*** Opening Data to examine ***

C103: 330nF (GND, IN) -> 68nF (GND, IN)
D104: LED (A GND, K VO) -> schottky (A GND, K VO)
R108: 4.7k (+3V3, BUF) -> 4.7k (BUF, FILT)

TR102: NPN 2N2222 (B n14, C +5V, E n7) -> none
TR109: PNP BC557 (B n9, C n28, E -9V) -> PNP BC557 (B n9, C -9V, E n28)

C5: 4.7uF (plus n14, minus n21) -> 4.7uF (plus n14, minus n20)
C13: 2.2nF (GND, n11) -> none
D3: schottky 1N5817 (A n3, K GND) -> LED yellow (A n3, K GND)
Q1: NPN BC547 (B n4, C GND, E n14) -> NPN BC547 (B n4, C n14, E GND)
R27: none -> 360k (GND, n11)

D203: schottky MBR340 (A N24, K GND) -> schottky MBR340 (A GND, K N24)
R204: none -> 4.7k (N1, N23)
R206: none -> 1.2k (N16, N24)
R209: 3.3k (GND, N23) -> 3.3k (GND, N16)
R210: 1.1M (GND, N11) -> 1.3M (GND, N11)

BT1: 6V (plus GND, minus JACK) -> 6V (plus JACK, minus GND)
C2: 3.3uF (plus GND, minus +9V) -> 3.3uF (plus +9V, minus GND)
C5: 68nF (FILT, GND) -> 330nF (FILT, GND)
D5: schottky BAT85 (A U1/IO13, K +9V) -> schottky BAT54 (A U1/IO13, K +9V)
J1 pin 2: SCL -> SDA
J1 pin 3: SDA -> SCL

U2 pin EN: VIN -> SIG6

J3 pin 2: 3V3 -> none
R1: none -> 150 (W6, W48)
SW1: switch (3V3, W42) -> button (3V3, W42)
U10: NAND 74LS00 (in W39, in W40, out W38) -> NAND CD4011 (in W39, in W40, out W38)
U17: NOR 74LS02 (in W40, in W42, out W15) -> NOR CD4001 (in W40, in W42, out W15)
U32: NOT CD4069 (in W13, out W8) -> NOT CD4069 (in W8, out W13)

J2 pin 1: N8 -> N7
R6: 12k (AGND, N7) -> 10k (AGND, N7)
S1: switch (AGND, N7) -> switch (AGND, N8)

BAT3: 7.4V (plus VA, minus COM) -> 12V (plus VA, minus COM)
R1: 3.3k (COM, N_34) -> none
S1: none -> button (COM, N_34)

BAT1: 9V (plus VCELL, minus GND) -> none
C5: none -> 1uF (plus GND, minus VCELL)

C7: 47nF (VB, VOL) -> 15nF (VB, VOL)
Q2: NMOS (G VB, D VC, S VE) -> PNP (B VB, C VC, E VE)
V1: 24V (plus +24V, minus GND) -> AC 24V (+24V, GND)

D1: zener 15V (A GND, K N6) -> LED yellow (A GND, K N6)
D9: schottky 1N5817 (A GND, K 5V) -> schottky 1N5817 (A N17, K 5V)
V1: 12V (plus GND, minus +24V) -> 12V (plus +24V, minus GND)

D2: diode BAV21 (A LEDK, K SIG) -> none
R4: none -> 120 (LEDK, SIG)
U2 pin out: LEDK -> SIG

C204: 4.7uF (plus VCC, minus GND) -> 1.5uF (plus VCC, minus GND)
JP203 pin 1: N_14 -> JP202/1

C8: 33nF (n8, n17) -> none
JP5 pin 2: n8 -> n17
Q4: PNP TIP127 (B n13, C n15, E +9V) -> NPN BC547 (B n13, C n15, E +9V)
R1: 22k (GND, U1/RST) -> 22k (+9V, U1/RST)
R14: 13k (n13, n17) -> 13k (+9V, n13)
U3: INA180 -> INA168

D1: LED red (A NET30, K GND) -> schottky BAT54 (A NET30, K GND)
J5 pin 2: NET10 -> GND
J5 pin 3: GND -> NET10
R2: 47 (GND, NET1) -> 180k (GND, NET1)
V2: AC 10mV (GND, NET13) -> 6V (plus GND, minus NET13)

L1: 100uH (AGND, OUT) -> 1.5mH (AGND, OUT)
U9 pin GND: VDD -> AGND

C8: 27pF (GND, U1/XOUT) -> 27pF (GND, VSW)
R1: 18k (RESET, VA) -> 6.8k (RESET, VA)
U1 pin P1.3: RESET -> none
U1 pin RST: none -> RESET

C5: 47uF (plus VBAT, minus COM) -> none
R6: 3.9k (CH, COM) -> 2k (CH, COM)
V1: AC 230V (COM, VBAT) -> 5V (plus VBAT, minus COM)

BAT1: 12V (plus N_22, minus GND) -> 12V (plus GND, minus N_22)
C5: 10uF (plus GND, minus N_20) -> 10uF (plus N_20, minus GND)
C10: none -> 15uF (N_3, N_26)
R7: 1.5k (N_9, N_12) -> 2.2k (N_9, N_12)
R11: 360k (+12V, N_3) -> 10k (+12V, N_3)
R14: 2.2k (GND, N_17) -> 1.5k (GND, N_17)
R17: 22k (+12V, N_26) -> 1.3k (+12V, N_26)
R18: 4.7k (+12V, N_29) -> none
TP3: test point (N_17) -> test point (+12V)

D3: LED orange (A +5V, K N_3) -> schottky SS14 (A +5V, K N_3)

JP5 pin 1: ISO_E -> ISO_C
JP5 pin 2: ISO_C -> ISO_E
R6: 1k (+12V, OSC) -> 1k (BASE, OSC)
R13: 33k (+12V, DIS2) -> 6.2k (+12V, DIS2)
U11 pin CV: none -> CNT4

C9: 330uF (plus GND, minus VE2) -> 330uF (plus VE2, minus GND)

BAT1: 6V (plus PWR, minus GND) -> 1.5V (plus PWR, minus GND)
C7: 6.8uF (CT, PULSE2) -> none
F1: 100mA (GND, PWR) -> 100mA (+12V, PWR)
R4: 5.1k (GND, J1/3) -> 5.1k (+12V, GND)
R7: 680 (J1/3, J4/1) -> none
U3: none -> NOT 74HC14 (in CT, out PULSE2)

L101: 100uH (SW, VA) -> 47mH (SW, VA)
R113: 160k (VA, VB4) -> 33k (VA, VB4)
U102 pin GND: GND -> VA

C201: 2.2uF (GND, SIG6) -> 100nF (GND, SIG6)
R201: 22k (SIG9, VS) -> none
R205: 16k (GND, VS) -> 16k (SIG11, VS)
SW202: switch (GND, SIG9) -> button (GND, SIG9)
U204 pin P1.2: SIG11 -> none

*** Closing Data to examine ***

Nothing but the full listing, copied exactly, belongs in the answer.

C103: 330nF (GND, IN) -> 68nF (GND, IN)
D104: LED (A GND, K VO) -> schottky (A GND, K VO)
R108: 4.7k (+3V3, BUF) -> 4.7k (BUF, FILT)

TR102: NPN 2N2222 (B n14, C +5V, E n7) -> none
TR109: PNP BC557 (B n9, C n28, E -9V) -> PNP BC557 (B n9, C -9V, E n28)

C5: 4.7uF (plus n14, minus n21) -> 4.7uF (plus n14, minus n20)
C13: 2.2nF (GND, n11) -> none
D3: schottky 1N5817 (A n3, K GND) -> LED yellow (A n3, K GND)
Q1: NPN BC547 (B n4, C GND, E n14) -> NPN BC547 (B n4, C n14, E GND)
R27: none -> 360k (GND, n11)

D203: schottky MBR340 (A N24, K GND) -> schottky MBR340 (A GND, K N24)
R204: none -> 4.7k (N1, N23)
R206: none -> 1.2k (N16, N24)
R209: 3.3k (GND, N23) -> 3.3k (GND, N16)
R210: 1.1M (GND, N11) -> 1.3M (GND, N11)

BT1: 6V (plus GND, minus JACK) -> 6V (plus JACK, minus GND)
C2: 3.3uF (plus GND, minus +9V) -> 3.3uF (plus +9V, minus GND)
C5: 68nF (FILT, GND) -> 330nF (FILT, GND)
D5: schottky BAT85 (A U1/IO13, K +9V) -> schottky BAT54 (A U1/IO13, K +9V)
J1 pin 2: SCL -> SDA
J1 pin 3: SDA -> SCL

U2 pin EN: VIN -> SIG6

J3 pin 2: 3V3 -> none
R1: none -> 150 (W6, W48)
SW1: switch (3V3, W42) -> button (3V3, W42)
U10: NAND 74LS00 (in W39, in W40, out W38) -> NAND CD4011 (in W39, in W40, out W38)
U17: NOR 74LS02 (in W40, in W42, out W15) -> NOR CD4001 (in W40, in W42, out W15)
U32: NOT CD4069 (in W13, out W8) -> NOT CD4069 (in W8, out W13)

J2 pin 1: N8 -> N7
R6: 12k (AGND, N7) -> 10k (AGND, N7)
S1: switch (AGND, N7) -> switch (AGND, N8)

BAT3: 7.4V (plus VA, minus COM) -> 12V (plus VA, minus COM)
R1: 3.3k (COM, N_34) -> none
S1: none -> button (COM, N_34)

BAT1: 9V (plus VCELL, minus GND) -> none
C5: none -> 1uF (plus GND, minus VCELL)

C7: 47nF (VB, VOL) -> 15nF (VB, VOL)
Q2: NMOS (G VB, D VC, S VE) -> PNP (B VB, C VC, E VE)
V1: 24V (plus +24V, minus GND) -> AC 24V (+24V, GND)

D1: zener 15V (A GND, K N6) -> LED yellow (A GND, K N6)
D9: schottky 1N5817 (A GND, K 5V) -> schottky 1N5817 (A N17, K 5V)
V1: 12V (plus GND, minus +24V) -> 12V (plus +24V, minus GND)

D2: diode BAV21 (A LEDK, K SIG) -> none
R4: none -> 120 (LEDK, SIG)
U2 pin out: LEDK -> SIG

C204: 4.7uF (plus VCC, minus GND) -> 1.5uF (plus VCC, minus GND)
JP203 pin 1: N_14 -> JP202/1

C8: 33nF (n8, n17) -> none
JP5 pin 2: n8 -> n17
Q4: PNP TIP127 (B n13, C n15, E +9V) -> NPN BC547 (B n13, C n15, E +9V)
R1: 22k (GND, U1/RST) -> 22k (+9V, U1/RST)
R14: 13k (n13, n17) -> 13k (+9V, n13)
U3: INA180 -> INA168

D1: LED red (A NET30, K GND) -> schottky BAT54 (A NET30, K GND)
J5 pin 2: NET10 -> GND
J5 pin 3: GND -> NET10
R2: 47 (GND, NET1) -> 180k (GND, NET1)
V2: AC 10mV (GND, NET13) -> 6V (plus GND, minus NET13)

L1: 100uH (AGND, OUT) -> 1.5mH (AGND, OUT)
U9 pin GND: VDD -> AGND

C8: 27pF (GND, U1/XOUT) -> 27pF (GND, VSW)
R1: 18k (RESET, VA) -> 6.8k (RESET, VA)
U1 pin P1.3: RESET -> none
U1 pin RST: none -> RESET

C5: 47uF (plus VBAT, minus COM) -> none
R6: 3.9k (CH, COM) -> 2k (CH, COM)
V1: AC 230V (COM, VBAT) -> 5V (plus VBAT, minus COM)

BAT1: 12V (plus N_22, minus GND) -> 12V (plus GND, minus N_22)
C5: 10uF (plus GND, minus N_20) -> 10uF (plus N_20, minus GND)
C10: none -> 15uF (N_3, N_26)
R7: 1.5k (N_9, N_12) -> 2.2k (N_9, N_12)
R11: 360k (+12V, N_3) -> 10k (+12V, N_3)
R14: 2.2k (GND, N_17) -> 1.5k (GND, N_17)
R17: 22k (+12V, N_26) -> 1.3k (+12V, N_26)
R18: 4.7k (+12V, N_29) -> none
TP3: test point (N_17) -> test point (+12V)

D3: LED orange (A +5V, K N_3) -> schottky SS14 (A +5V, K N_3)

JP5 pin 1: ISO_E -> ISO_C
JP5 pin 2: ISO_C -> ISO_E
R6: 1k (+12V, OSC) -> 1k (BASE, OSC)
R13: 33k (+12V, DIS2) -> 6.2k (+12V, DIS2)
U11 pin CV: none -> CNT4

C9: 330uF (plus GND, minus VE2) -> 330uF (plus VE2, minus GND)

BAT1: 6V (plus PWR, minus GND) -> 1.5V (plus PWR, minus GND)
C7: 6.8uF (CT, PULSE2) -> none
F1: 100mA (GND, PWR) -> 100mA (+12V, PWR)
R4: 5.1k (GND, J1/3) -> 5.1k (+12V, GND)
R7: 680 (J1/3, J4/1) -> none
U3: none -> NOT 74HC14 (in CT, out PULSE2)

L101: 100uH (SW, VA) -> 47mH (SW, VA)
R113: 160k (VA, VB4) -> 33k (VA, VB4)
U102 pin GND: GND -> VA

C201: 2.2uF (GND, SIG6) -> 100nF (GND, SIG6)
R201: 22k (SIG9, VS) -> none
R205: 16k (GND, VS) -> 16k (SIG11, VS)
SW202: switch (GND, SIG9) -> button (GND, SIG9)
U204 pin P1.2: SIG11 -> none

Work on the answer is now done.